## Challenge
Quote every line of the items below exactly, leaving the pictures out of your answer.

---- Data to process

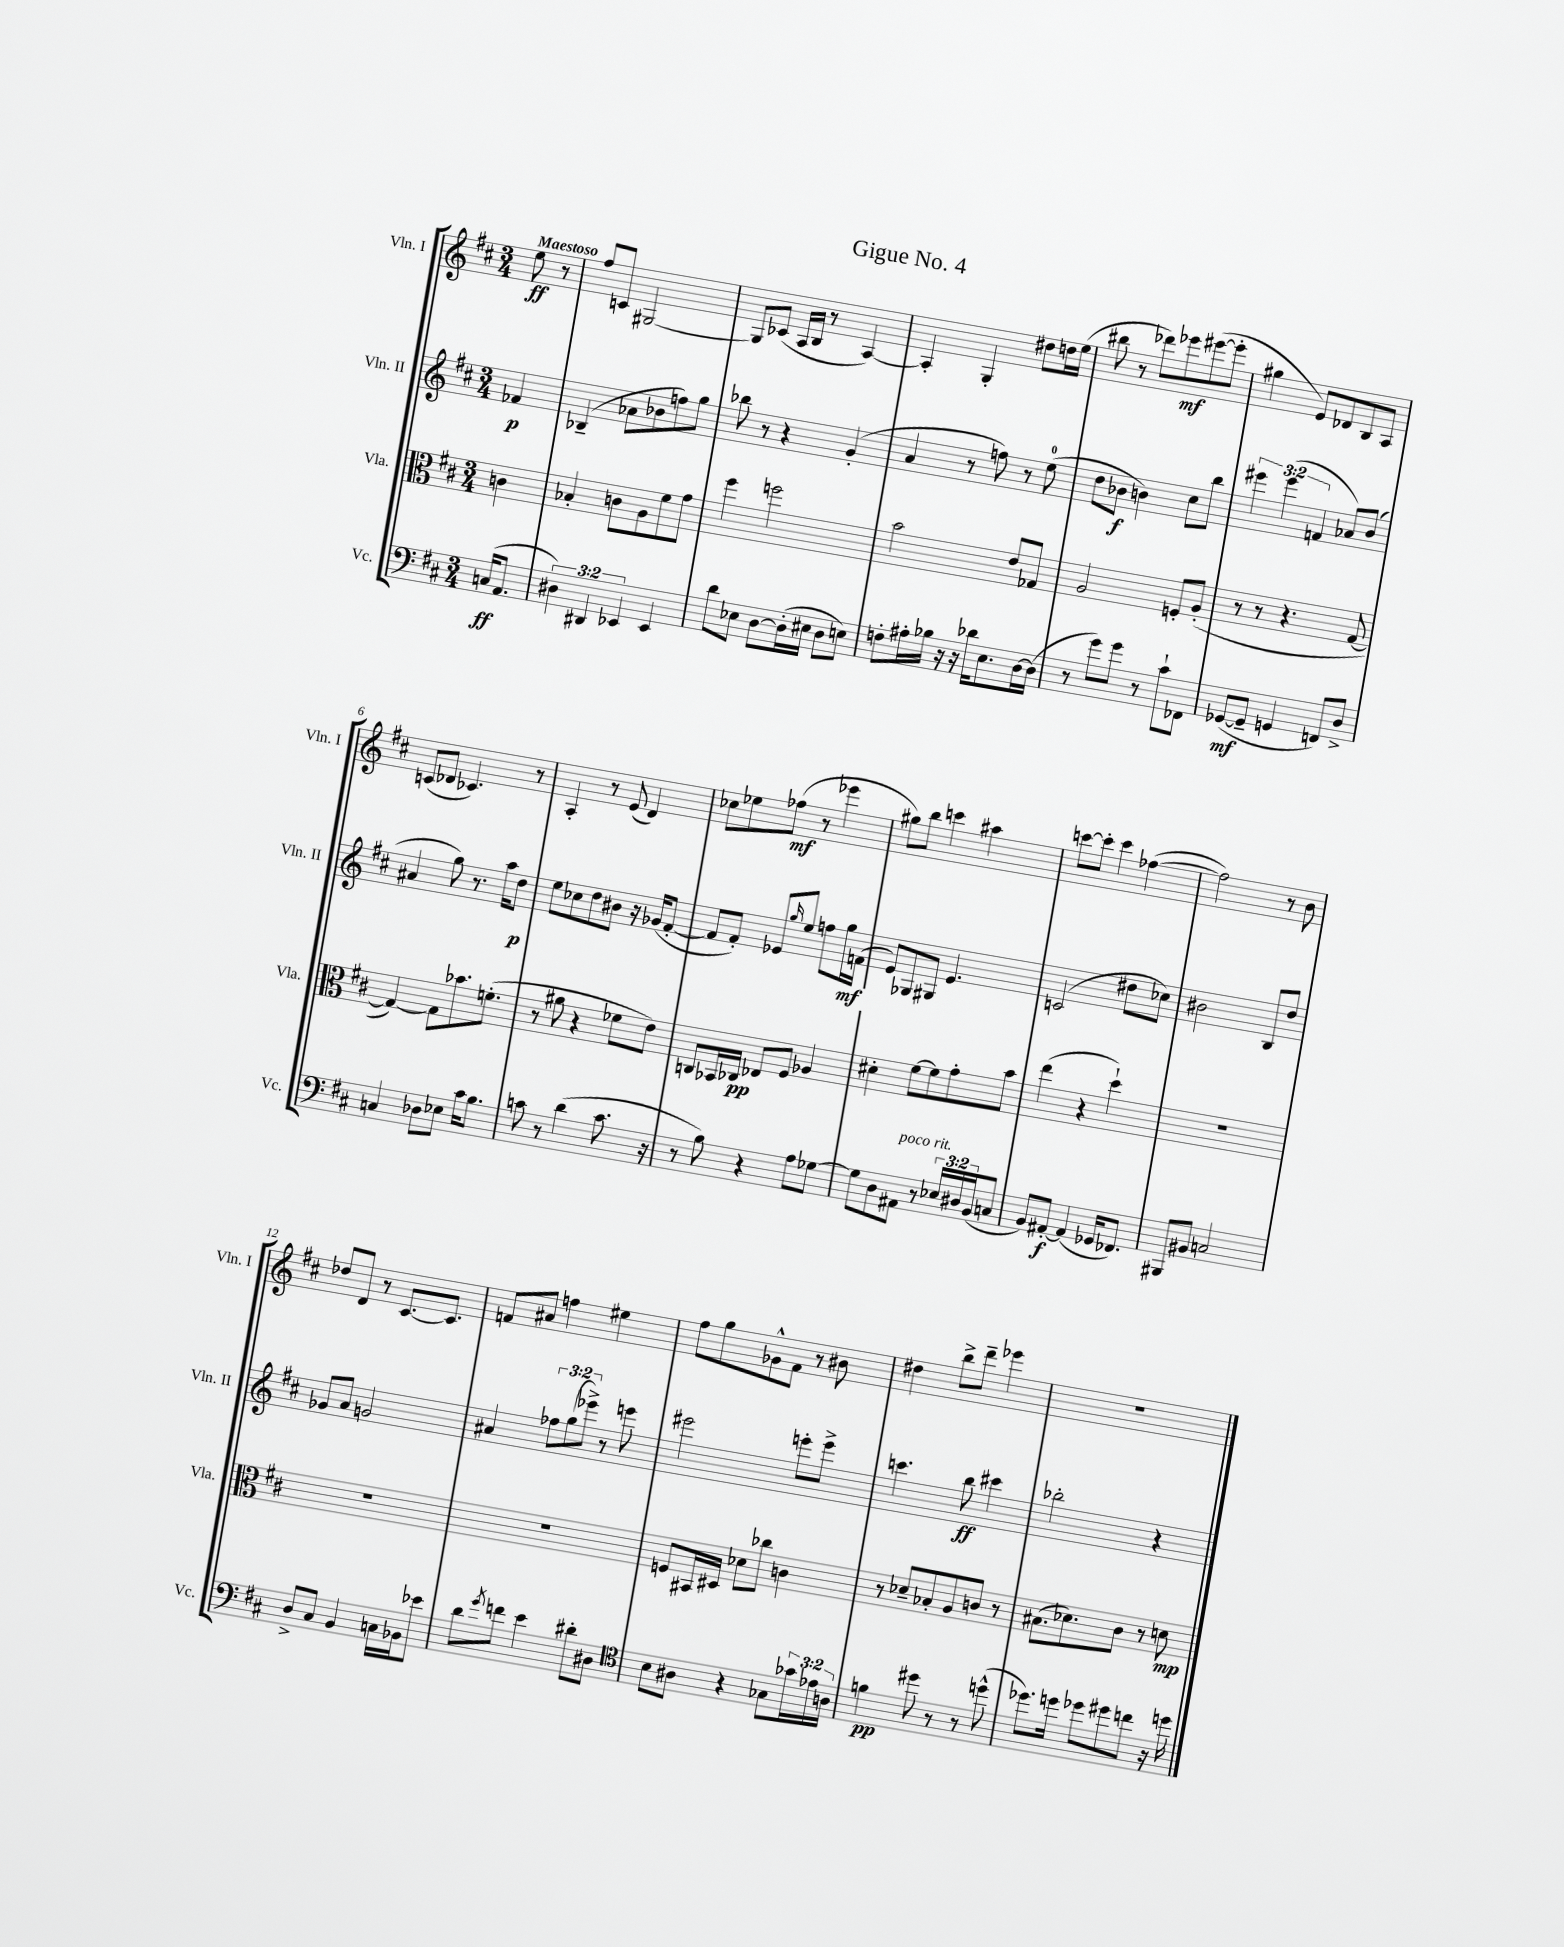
\header { title = "Gigue No. 4" }
<<
\new StaffGroup <<
\new Staff = "s0" \with { instrumentName = "Vln. I" shortInstrumentName = "Vln. I" } {
    \clef treble \key d \major \numericTimeSignature \time 3/4 \partial 4 \tempo "Maestoso"
    e''8\ff r8 |
    fis''8 c'8 gis2~ |
    gis8 ces'8( a16 b16 r8 a4~) |
    a4-. g4-. dis''8 d''16 e''16( |
    bis''8 r8 des'''8) ees'''8\mf eis'''8~( eis'''8-. |
    gis''4 e'8) des'8 b8 a8 |
    c'8( des'8 ces'4.) r8 |
    a4-. r8 e'8( d'4) |
    ces''8 ees''8 fes''8\mf( r8 ees'''4 |
    gis''8) b''8 c'''4 ais''4 |
    c'''8~ c'''8-. c'''4 fes''4~( |
    fes''2) r8 b'8 |
    des''8 d'8 r8 cis'8.~ cis'8. |
    f'8 ais'8 f''4 eis''4 |
    fis''8 g''8 ges'8-^ fis'8 r8 bis'8 |
    dis''4 b''8-> d'''8-- ees'''4 |
    R2. \bar "|." |
}
\new Staff = "s1" \with { instrumentName = "Vln. II" shortInstrumentName = "Vln. II" } {
    \clef treble \key d \major \numericTimeSignature \time 3/4 \override Staff.TupletNumber.text = #tuplet-number::calc-fraction-text \partial 4
    fes'4\p |
    bes4--( aes'8 bes'8 f''8) g''8 |
    bes''8 r8 r4 g'4-.( |
    a'4 r8 f''8) r8 e''8-0( |
    d''8 bes'8\f b'4) cis''8 b''8 |
    \tuplet 3/2 { eis'''4 eis'''4( f'4 } aes'8) b'8( |
    ais'4 g''8) r8. a''16 d''8\p |
    e''8 ces''8 d''8 bis'8 r16 ges'16( fis'8~-. |
    fis'8 fis'8-.) ees'8 \grace { g''16 } e''8 f''8 g''16\mf f'16( |
    e'8) ges8 gis8 e'4. |
    c'2( dis''8 ces''8) |
    bis'2 b8 d''8 |
    ges'8 a'8 g'2 |
    ais'4 \tuplet 3/2 { fes''8 g''8( ees'''8->) } r8 e'''8 |
    eis'''2 e'''8-. e'''8-> |
    c'''4. b''8\ff cis'''4 |
    bes''2-. r4 \bar "|." |
}
\new Staff = "s2" \with { instrumentName = "Vla." shortInstrumentName = "Vla." } {
    \clef alto \key d \major \numericTimeSignature \time 3/4 \partial 4
    c'4 |
    bes4-. c'8 a8 fis'8 g'8 |
    fis''4 f''2 |
    b'2 e'8 ges8 |
    a2 f8-. a8-.( |
    r8 r8 r4. g8~ |
    g4~) g8 bes'8. f'8.-.( |
    r8 ais'8 r4 fes'8 e'8) |
    c8 bes,16 ces16\pp ees8 fis8 aes4 |
    dis'4-. fis'8~ fis'8 g'8-. b'8 |
    e''4( r4 d''4-!) |
    R2. |
    R2. |
    R2. |
    f8 bis,16 dis16 des'8 ces''8 c'4 |
    r8 des'8-- bes8-. a8 c'8 r8 |
    bis8.( des'8.) cis'8 r8 d'8\mp \bar "|." |
}
\new Staff = "s3" \with { instrumentName = "Vc." shortInstrumentName = "Vc." } {
    \clef bass \key d \major \numericTimeSignature \time 3/4 \override Staff.TupletNumber.text = #tuplet-number::calc-fraction-text \partial 4
    c16\ff( a,8. |
    \tuplet 3/2 { dis4) dis,4 ees,4 } ees,4 |
    d'8 ees8 d8~ d16-.( eis16 d8 e8) |
    f8-. ais16-. bes16 r16 r16 des'16 e8. d16~ d16( |
    r8 g'8) g'8 r8 cis'8-! fes,8 |
    ges,8~\mf( ges,8-- g,4 f,8) d8-> |
    c4 des8 ees8 cis'16 b8. |
    c'8 r8 d'4( c'8. r16 |
    r8 b8) r4 a8 ges8~ |
    ges8 d8 ais,8^\markup { \italic "poco rit." } r8 \tuplet 3/2 { ees16 dis16 b,16( } c8 |
    b,8) ais,8~-.\f ais,4( ges,16 fes,8.) |
    bis,,8 bis,8 c2 |
    d8-> cis8 b,4 c16 bes,16 ees'8 |
    d'8 \acciaccatura { g'8 } f'8 e'4 dis'8-. dis8 |
    \clef tenor b8 ais8 r4 ges8 \tuplet 3/2 { ges'16 ees'16 a16 } |
    f'4\pp dis''8 r8 r8 d''8-^( |
    des''8.) d''16 des''8 dis''8 c''8 r16 d''16 \bar "|." |
}
>>
>>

--------

## Reply
\header { title = "Gigue No. 4" }
<<
\new StaffGroup <<
\new Staff = "s0" \with { instrumentName = "Vln. I" shortInstrumentName = "Vln. I" } {
    \clef treble \key d \major \numericTimeSignature \time 3/4 \partial 4 \tempo "Maestoso"
    e''8\ff r8 |
    fis''8 c'8 gis2~ |
    gis8 ces'8( a16 b16 r8 a4~) |
    a4-. g4-. dis''8 d''16 e''16( |
    bis''8 r8 des'''8) ees'''8\mf eis'''8~( eis'''8-. |
    gis''4 e'8) des'8 b8 a8 |
    c'8( des'8 ces'4.) r8 |
    a4-. r8 e'8( d'4) |
    ces''8 ees''8 fes''8\mf( r8 ees'''4 |
    gis''8) b''8 c'''4 ais''4 |
    c'''8~ c'''8-. c'''4 fes''4~( |
    fes''2) r8 b'8 |
    des''8 d'8 r8 cis'8.~ cis'8. |
    f'8 ais'8 f''4 eis''4 |
    fis''8 g''8 ges'8-^ fis'8 r8 bis'8 |
    dis''4 b''8-> d'''8-- ees'''4 |
    R2. \bar "|." |
}
\new Staff = "s1" \with { instrumentName = "Vln. II" shortInstrumentName = "Vln. II" } {
    \clef treble \key d \major \numericTimeSignature \time 3/4 \override Staff.TupletNumber.text = #tuplet-number::calc-fraction-text \partial 4
    fes'4\p |
    bes4--( aes'8 bes'8 f''8) g''8 |
    bes''8 r8 r4 g'4-.( |
    a'4 r8 f''8) r8 e''8-0( |
    d''8 bes'8\f b'4) cis''8 b''8 |
    \tuplet 3/2 { eis'''4 eis'''4( f'4 } aes'8) b'8( |
    ais'4 g''8) r8. a''16 d''8\p |
    e''8 ces''8 d''8 bis'8 r16 ges'16( fis'8~-. |
    fis'8 fis'8-.) ees'8 \grace { g''16 } e''8 f''8 g''16\mf f'16( |
    e'8) ges8 gis8 e'4. |
    c'2( dis''8 ces''8) |
    bis'2 b8 d''8 |
    ges'8 a'8 g'2 |
    ais'4 \tuplet 3/2 { fes''8 g''8( ees'''8->) } r8 e'''8 |
    eis'''2 e'''8-. e'''8-> |
    c'''4. b''8\ff cis'''4 |
    bes''2-. r4 \bar "|." |
}
\new Staff = "s2" \with { instrumentName = "Vla." shortInstrumentName = "Vla." } {
    \clef alto \key d \major \numericTimeSignature \time 3/4 \partial 4
    c'4 |
    bes4-. c'8 a8 fis'8 g'8 |
    fis''4 f''2 |
    b'2 e'8 ges8 |
    a2 f8-. a8-.( |
    r8 r8 r4. g8~ |
    g4~) g8 bes'8. f'8.-.( |
    r8 ais'8 r4 fes'8 e'8) |
    c8 bes,16 ces16\pp ees8 fis8 aes4 |
    dis'4-. fis'8~ fis'8 g'8-. b'8 |
    e''4( r4 d''4-!) |
    R2. |
    R2. |
    R2. |
    f8 bis,16 dis16 des'8 ces''8 c'4 |
    r8 des'8-- bes8-. a8 c'8 r8 |
    bis8.( des'8.) cis'8 r8 d'8\mp \bar "|." |
}
\new Staff = "s3" \with { instrumentName = "Vc." shortInstrumentName = "Vc." } {
    \clef bass \key d \major \numericTimeSignature \time 3/4 \override Staff.TupletNumber.text = #tuplet-number::calc-fraction-text \partial 4
    c16\ff( a,8. |
    \tuplet 3/2 { dis4) dis,4 ees,4 } ees,4 |
    d'8 ees8 d8~ d16-.( eis16 d8 e8) |
    f8-. ais16-. bes16 r16 r16 des'16 e8. d16~ d16( |
    r8 g'8) g'8 r8 cis'8-! fes,8 |
    ges,8~\mf( ges,8-- g,4 f,8) d8-> |
    c4 des8 ees8 cis'16 b8. |
    c'8 r8 d'4( c'8. r16 |
    r8 b8) r4 a8 ges8~ |
    ges8 d8 ais,8^\markup { \italic "poco rit." } r8 \tuplet 3/2 { ees16 dis16 b,16( } c8 |
    b,8) ais,8~-.\f ais,4( ges,16 fes,8.) |
    bis,,8 bis,8 c2 |
    d8-> cis8 b,4 c16 bes,16 ees'8 |
    d'8 \acciaccatura { g'8 } f'8 e'4 dis'8-. dis8 |
    \clef tenor b8 ais8 r4 ges8 \tuplet 3/2 { ges'16 ees'16 a16 } |
    f'4\pp dis''8 r8 r8 d''8-^( |
    des''8.) d''16 des''8 dis''8 c''8 r16 d''16 \bar "|." |
}
>>
>>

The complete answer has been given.